Given information:
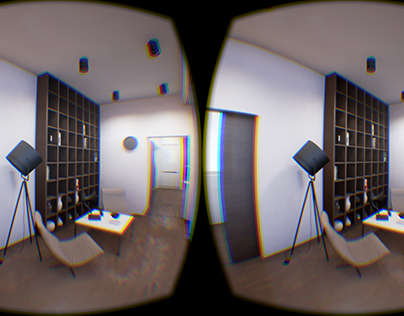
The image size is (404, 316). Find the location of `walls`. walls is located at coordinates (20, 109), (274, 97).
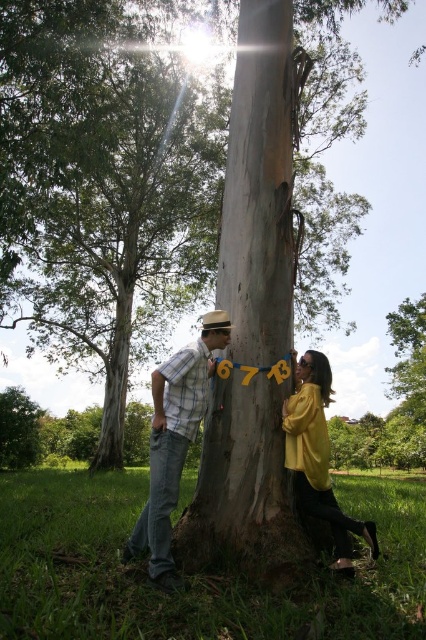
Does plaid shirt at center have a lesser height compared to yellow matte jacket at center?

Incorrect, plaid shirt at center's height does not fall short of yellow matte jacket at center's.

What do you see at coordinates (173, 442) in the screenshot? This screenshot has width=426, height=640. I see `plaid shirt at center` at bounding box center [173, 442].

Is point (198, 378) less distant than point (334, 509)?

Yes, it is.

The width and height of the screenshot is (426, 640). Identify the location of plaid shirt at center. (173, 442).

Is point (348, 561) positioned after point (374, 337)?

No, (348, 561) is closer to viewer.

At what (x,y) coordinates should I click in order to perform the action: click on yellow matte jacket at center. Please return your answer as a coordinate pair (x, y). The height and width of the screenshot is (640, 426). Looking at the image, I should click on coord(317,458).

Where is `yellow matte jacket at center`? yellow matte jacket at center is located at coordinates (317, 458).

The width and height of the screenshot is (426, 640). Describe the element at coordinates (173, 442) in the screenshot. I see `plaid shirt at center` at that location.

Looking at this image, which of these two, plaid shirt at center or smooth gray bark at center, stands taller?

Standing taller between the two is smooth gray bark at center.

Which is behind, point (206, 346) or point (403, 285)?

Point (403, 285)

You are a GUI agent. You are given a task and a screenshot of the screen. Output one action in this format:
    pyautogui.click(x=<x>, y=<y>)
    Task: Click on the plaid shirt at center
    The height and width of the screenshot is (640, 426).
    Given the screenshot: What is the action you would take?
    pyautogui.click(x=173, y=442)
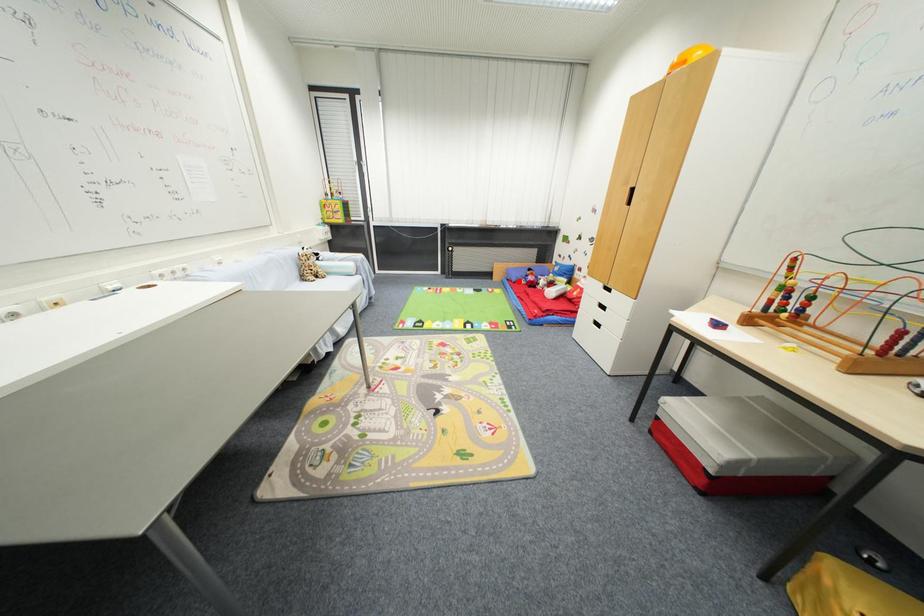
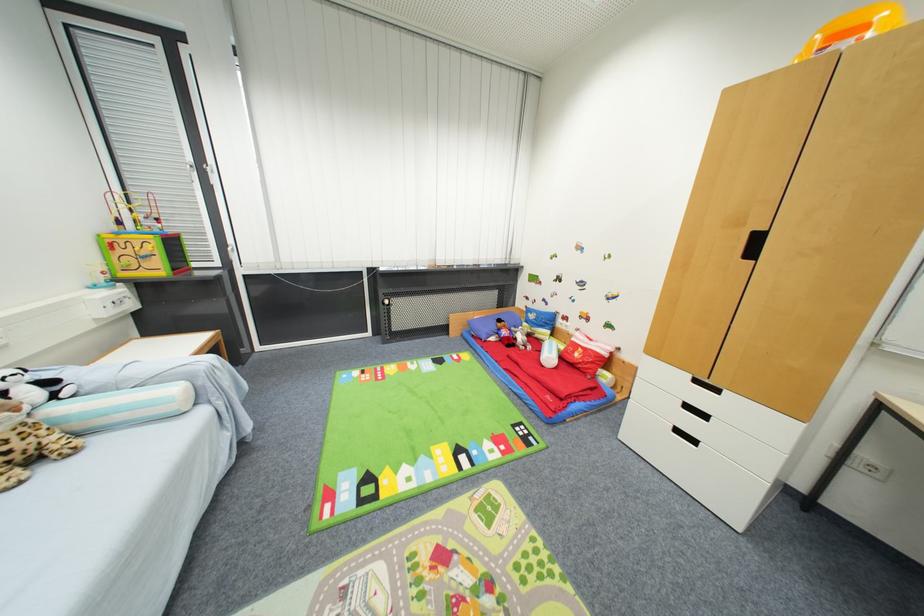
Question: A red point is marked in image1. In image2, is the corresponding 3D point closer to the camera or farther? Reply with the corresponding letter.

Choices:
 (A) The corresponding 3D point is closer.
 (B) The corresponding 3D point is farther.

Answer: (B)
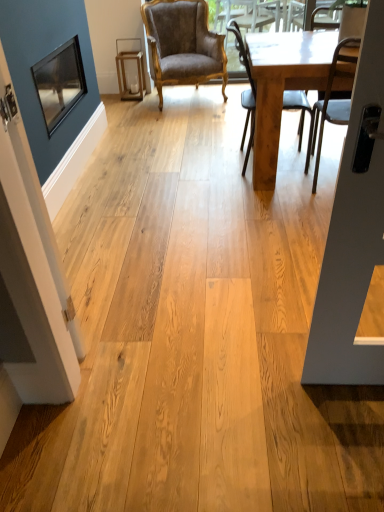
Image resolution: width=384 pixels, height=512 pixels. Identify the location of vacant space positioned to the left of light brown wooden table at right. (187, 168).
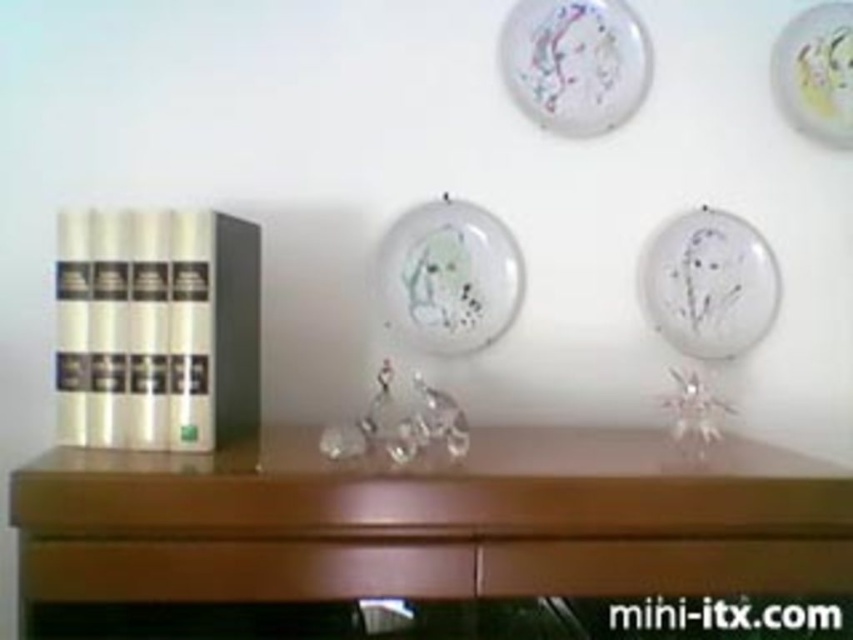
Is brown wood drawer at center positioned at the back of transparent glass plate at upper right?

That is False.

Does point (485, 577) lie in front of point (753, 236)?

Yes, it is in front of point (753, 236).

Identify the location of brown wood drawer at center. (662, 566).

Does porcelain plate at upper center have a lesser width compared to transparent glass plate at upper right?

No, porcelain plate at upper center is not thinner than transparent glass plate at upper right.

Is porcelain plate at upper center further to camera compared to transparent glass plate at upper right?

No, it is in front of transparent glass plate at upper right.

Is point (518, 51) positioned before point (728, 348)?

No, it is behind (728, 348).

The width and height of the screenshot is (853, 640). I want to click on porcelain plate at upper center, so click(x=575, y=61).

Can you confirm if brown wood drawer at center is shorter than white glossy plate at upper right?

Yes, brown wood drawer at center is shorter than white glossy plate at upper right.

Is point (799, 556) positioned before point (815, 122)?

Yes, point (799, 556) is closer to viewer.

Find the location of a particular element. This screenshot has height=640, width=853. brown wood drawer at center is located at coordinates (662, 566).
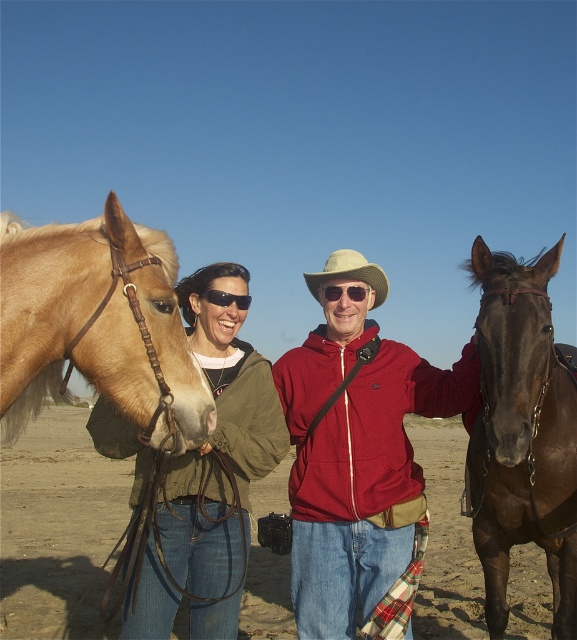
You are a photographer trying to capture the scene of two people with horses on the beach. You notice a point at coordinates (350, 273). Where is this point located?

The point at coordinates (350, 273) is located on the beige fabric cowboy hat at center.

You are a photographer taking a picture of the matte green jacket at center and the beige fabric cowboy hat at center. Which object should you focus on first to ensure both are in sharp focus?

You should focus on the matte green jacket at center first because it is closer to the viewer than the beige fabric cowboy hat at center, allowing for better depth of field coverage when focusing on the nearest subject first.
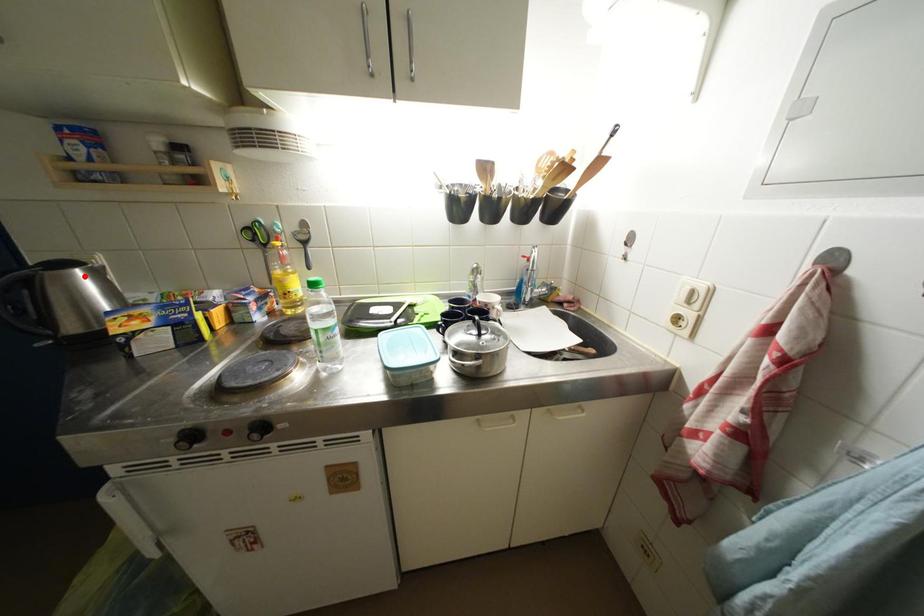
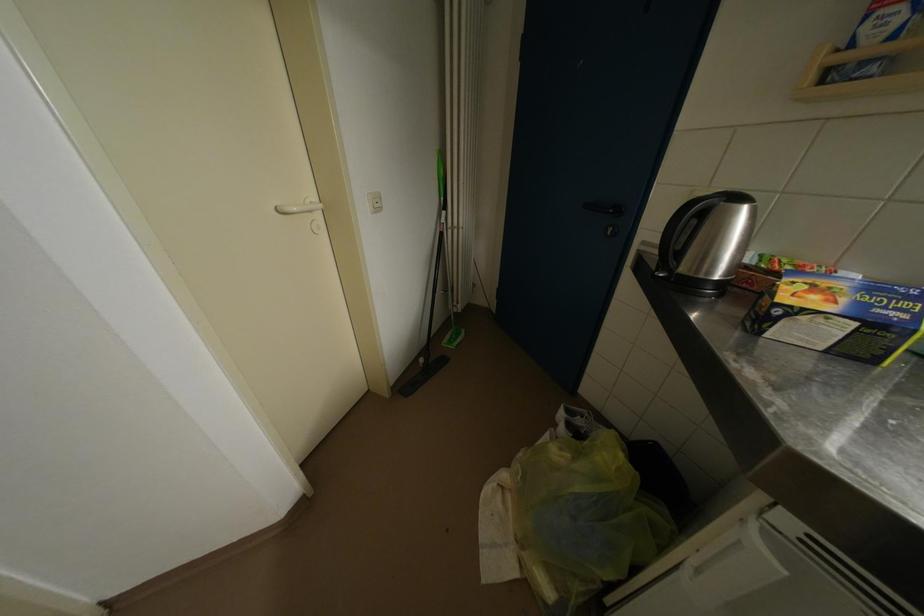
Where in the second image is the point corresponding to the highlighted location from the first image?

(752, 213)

Work required: Can you update the material above so that every "plaid shirt" becomes "checked shirt", with everything else unchanged and the pictures omitted?

Solution for this exercise:
The image size is (404, 316). Find the location of `walls`. walls is located at coordinates (20, 109), (274, 97).
Does checked shirt at center have a lesser height compared to yellow matte jacket at center?

Incorrect, checked shirt at center's height does not fall short of yellow matte jacket at center's.

What do you see at coordinates (173, 442) in the screenshot? This screenshot has width=426, height=640. I see `checked shirt at center` at bounding box center [173, 442].

Is point (198, 378) less distant than point (334, 509)?

Yes, it is.

The width and height of the screenshot is (426, 640). Identify the location of checked shirt at center. (173, 442).

Is point (348, 561) positioned after point (374, 337)?

No, (348, 561) is closer to viewer.

At what (x,y) coordinates should I click in order to perform the action: click on yellow matte jacket at center. Please return your answer as a coordinate pair (x, y). The height and width of the screenshot is (640, 426). Looking at the image, I should click on coord(317,458).

Where is `yellow matte jacket at center`? yellow matte jacket at center is located at coordinates (317, 458).

The width and height of the screenshot is (426, 640). Describe the element at coordinates (173, 442) in the screenshot. I see `checked shirt at center` at that location.

Looking at this image, which of these two, checked shirt at center or smooth gray bark at center, stands taller?

Standing taller between the two is smooth gray bark at center.

Which is behind, point (206, 346) or point (403, 285)?

Point (403, 285)

You are a GUI agent. You are given a task and a screenshot of the screen. Output one action in this format:
    pyautogui.click(x=<x>, y=<y>)
    Task: Click on the checked shirt at center
    The height and width of the screenshot is (640, 426).
    Given the screenshot: What is the action you would take?
    pyautogui.click(x=173, y=442)
Question: A red point is marked in image1. In image2, is the corresponding 3D point closer to the camera or farther? Reply with the corresponding letter.

Choices:
 (A) The corresponding 3D point is closer.
 (B) The corresponding 3D point is farther.

Answer: (B)
Image resolution: width=384 pixels, height=512 pixels. Identify the location of vacant space positioned to the left of light brown wooden table at right. (187, 168).
Is brown wood drawer at center positioned at the back of transparent glass plate at upper right?

That is False.

Does point (485, 577) lie in front of point (753, 236)?

Yes, it is in front of point (753, 236).

Identify the location of brown wood drawer at center. (662, 566).

Does porcelain plate at upper center have a lesser width compared to transparent glass plate at upper right?

No, porcelain plate at upper center is not thinner than transparent glass plate at upper right.

Is porcelain plate at upper center further to camera compared to transparent glass plate at upper right?

No, it is in front of transparent glass plate at upper right.

Is point (518, 51) positioned before point (728, 348)?

No, it is behind (728, 348).

The width and height of the screenshot is (853, 640). I want to click on porcelain plate at upper center, so click(x=575, y=61).

Can you confirm if brown wood drawer at center is shorter than white glossy plate at upper right?

Yes, brown wood drawer at center is shorter than white glossy plate at upper right.

Is point (799, 556) positioned before point (815, 122)?

Yes, point (799, 556) is closer to viewer.

Find the location of a particular element. This screenshot has height=640, width=853. brown wood drawer at center is located at coordinates (662, 566).
You are a photographer trying to capture the scene of two people with horses on the beach. You notice a point at coordinates (350, 273). Where is this point located?

The point at coordinates (350, 273) is located on the beige fabric cowboy hat at center.

You are a photographer taking a picture of the matte green jacket at center and the beige fabric cowboy hat at center. Which object should you focus on first to ensure both are in sharp focus?

You should focus on the matte green jacket at center first because it is closer to the viewer than the beige fabric cowboy hat at center, allowing for better depth of field coverage when focusing on the nearest subject first.
Where in the second image is the point corresponding to the highlighted location from the first image?

(752, 213)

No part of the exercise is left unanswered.